» **Task description**: Copy verbatim the span of lines beginning at the line that contains "D206: diode 1N4007" and ending with the final line of the data. Exclude pictures from the copy.

» **The records**:
+++

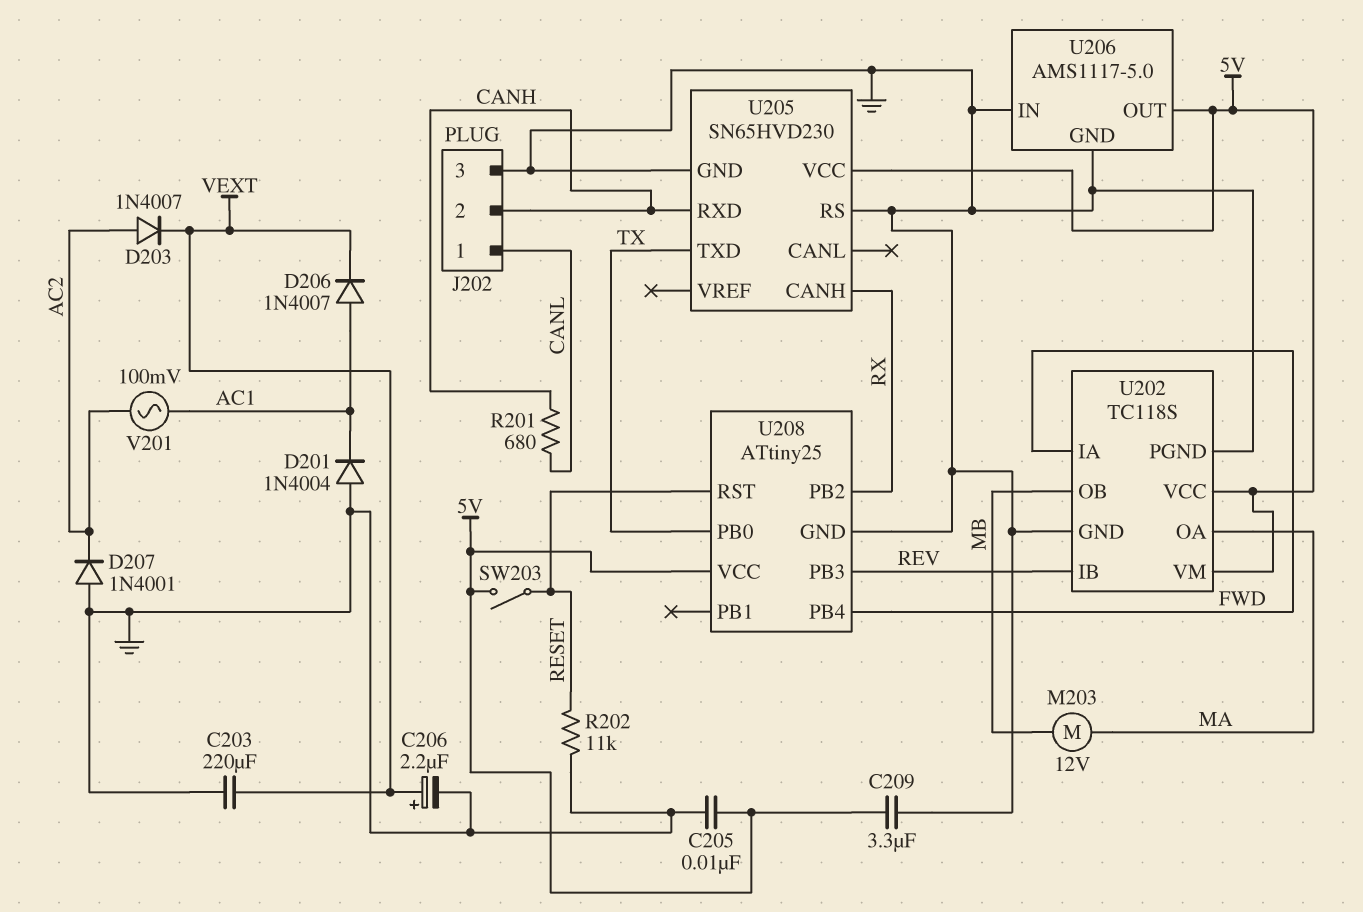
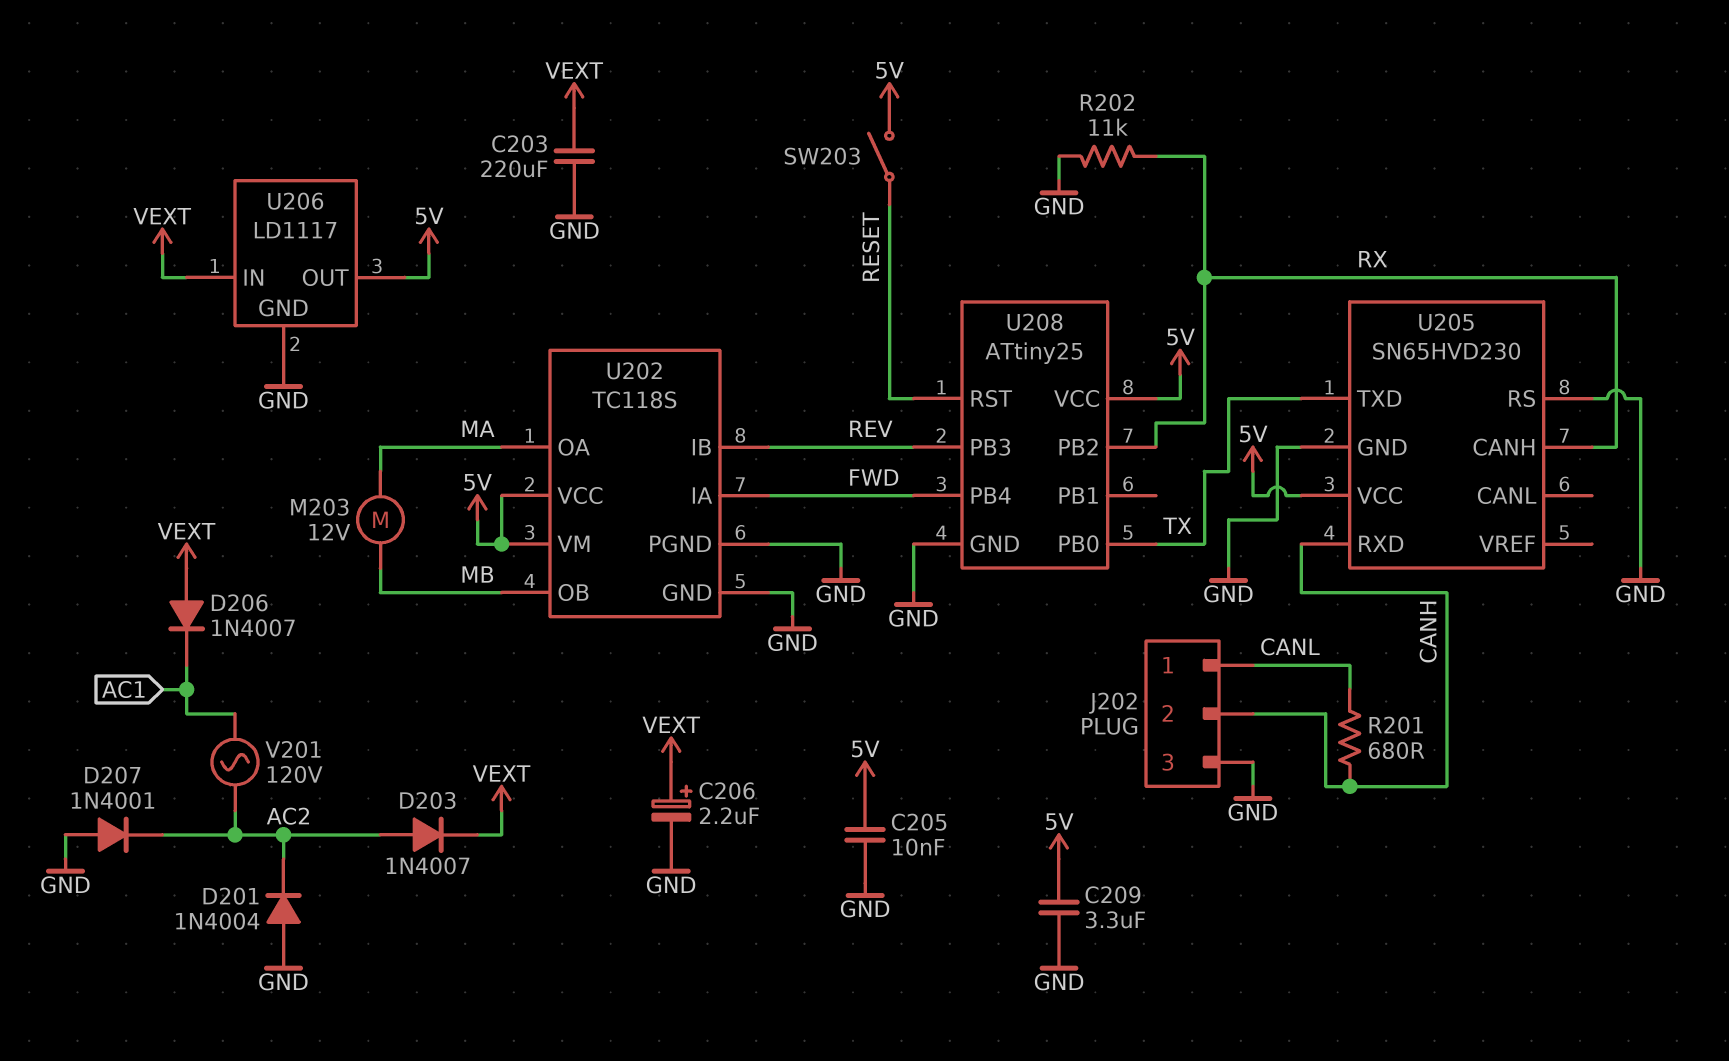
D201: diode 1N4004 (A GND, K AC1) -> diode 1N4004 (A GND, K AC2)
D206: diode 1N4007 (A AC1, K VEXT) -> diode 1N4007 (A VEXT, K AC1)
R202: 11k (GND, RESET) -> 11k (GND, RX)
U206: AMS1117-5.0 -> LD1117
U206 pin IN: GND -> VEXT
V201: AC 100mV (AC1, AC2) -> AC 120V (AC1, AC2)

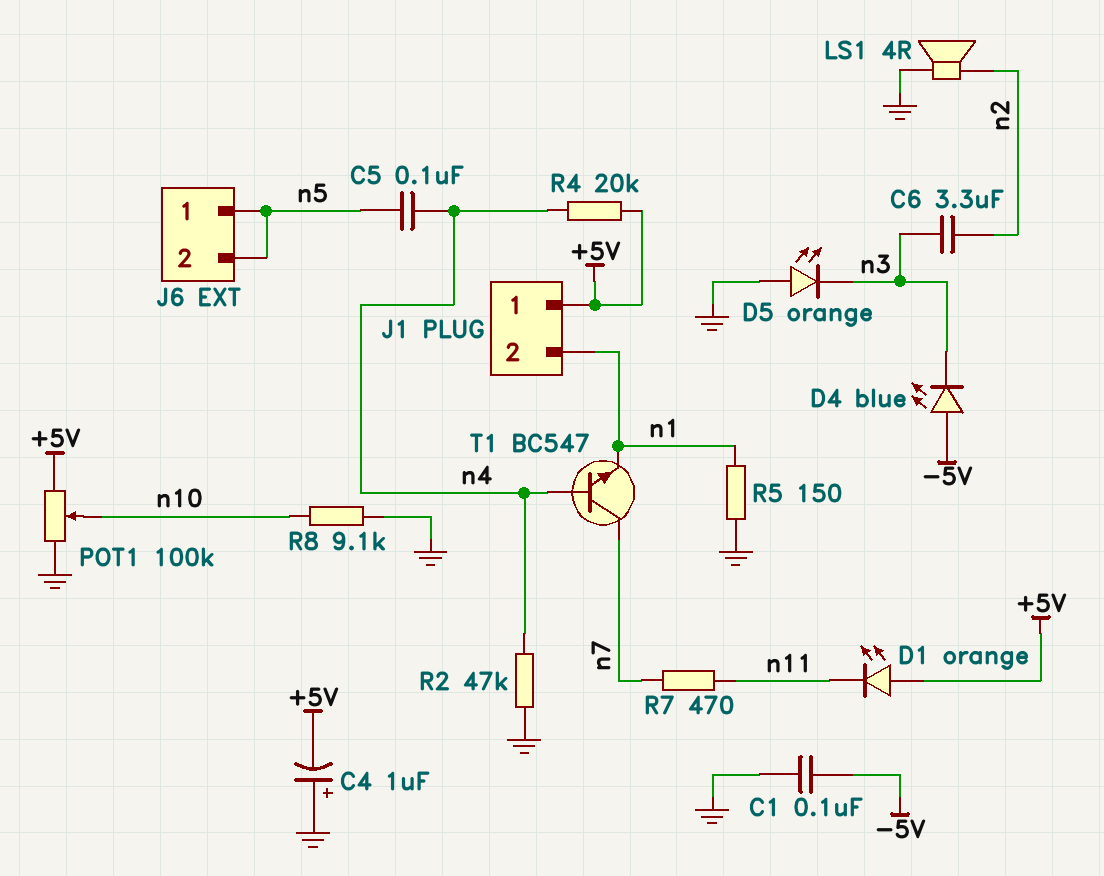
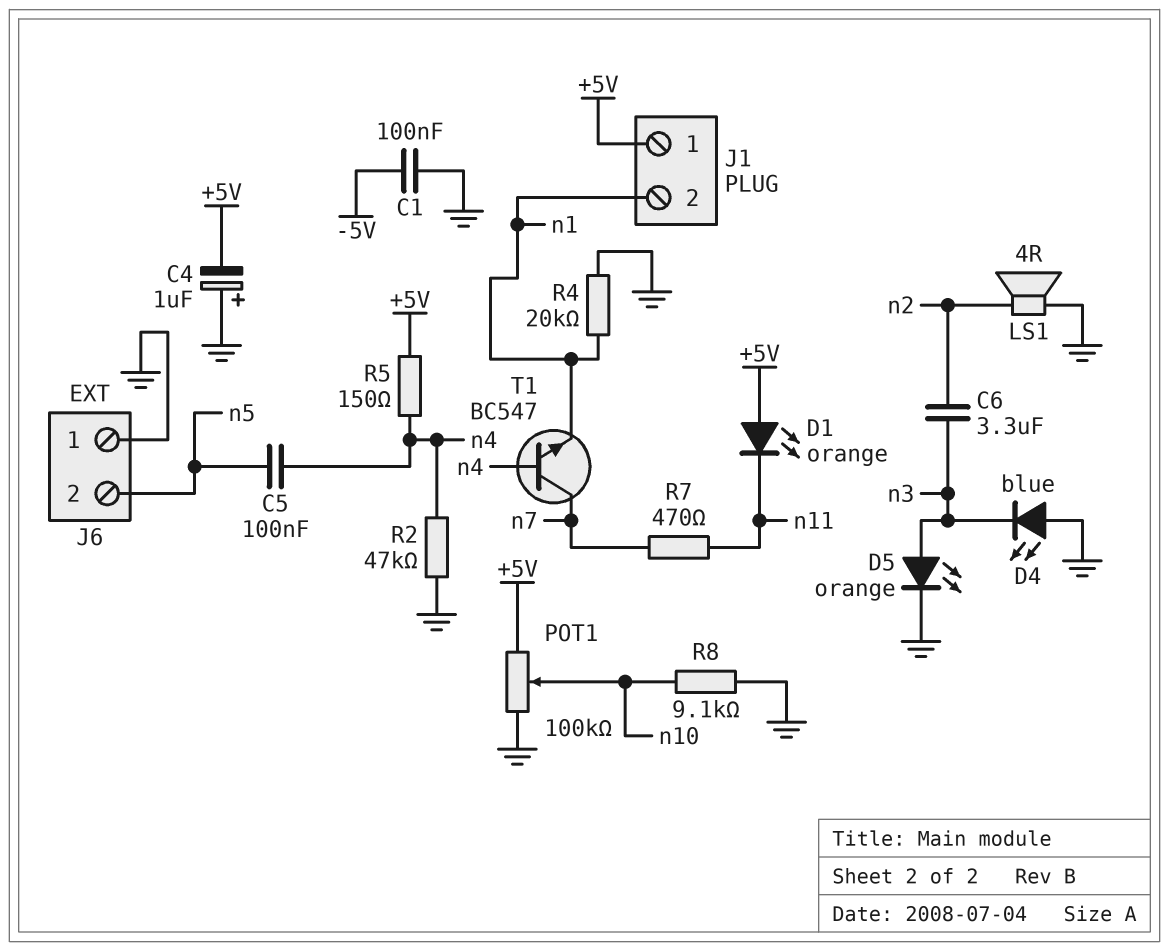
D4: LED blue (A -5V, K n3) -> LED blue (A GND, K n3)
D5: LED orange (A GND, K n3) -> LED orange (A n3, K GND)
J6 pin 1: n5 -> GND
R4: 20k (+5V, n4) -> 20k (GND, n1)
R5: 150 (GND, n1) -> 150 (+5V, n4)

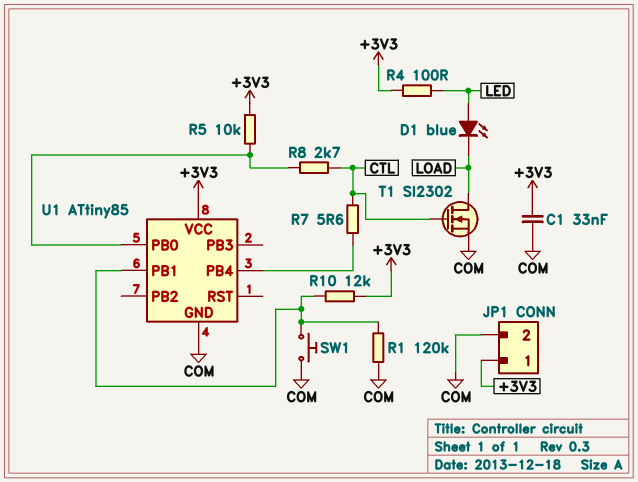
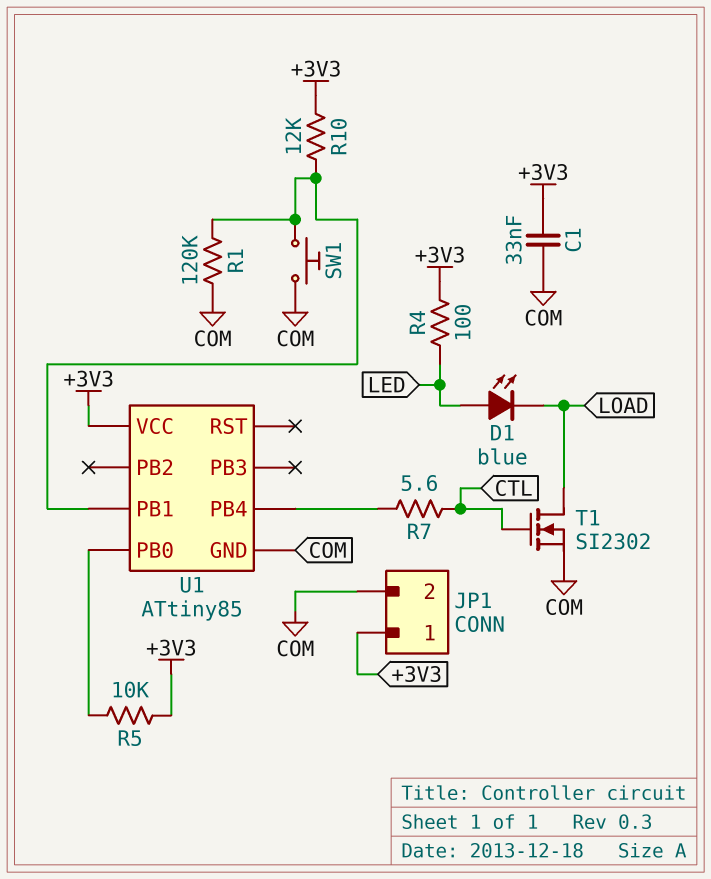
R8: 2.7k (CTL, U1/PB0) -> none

+++

» **Answer section**:
D206: diode 1N4007 (A AC1, K VEXT) -> diode 1N4007 (A VEXT, K AC1)
R202: 11k (GND, RESET) -> 11k (GND, RX)
U206: AMS1117-5.0 -> LD1117
U206 pin IN: GND -> VEXT
V201: AC 100mV (AC1, AC2) -> AC 120V (AC1, AC2)

D4: LED blue (A -5V, K n3) -> LED blue (A GND, K n3)
D5: LED orange (A GND, K n3) -> LED orange (A n3, K GND)
J6 pin 1: n5 -> GND
R4: 20k (+5V, n4) -> 20k (GND, n1)
R5: 150 (GND, n1) -> 150 (+5V, n4)

R8: 2.7k (CTL, U1/PB0) -> none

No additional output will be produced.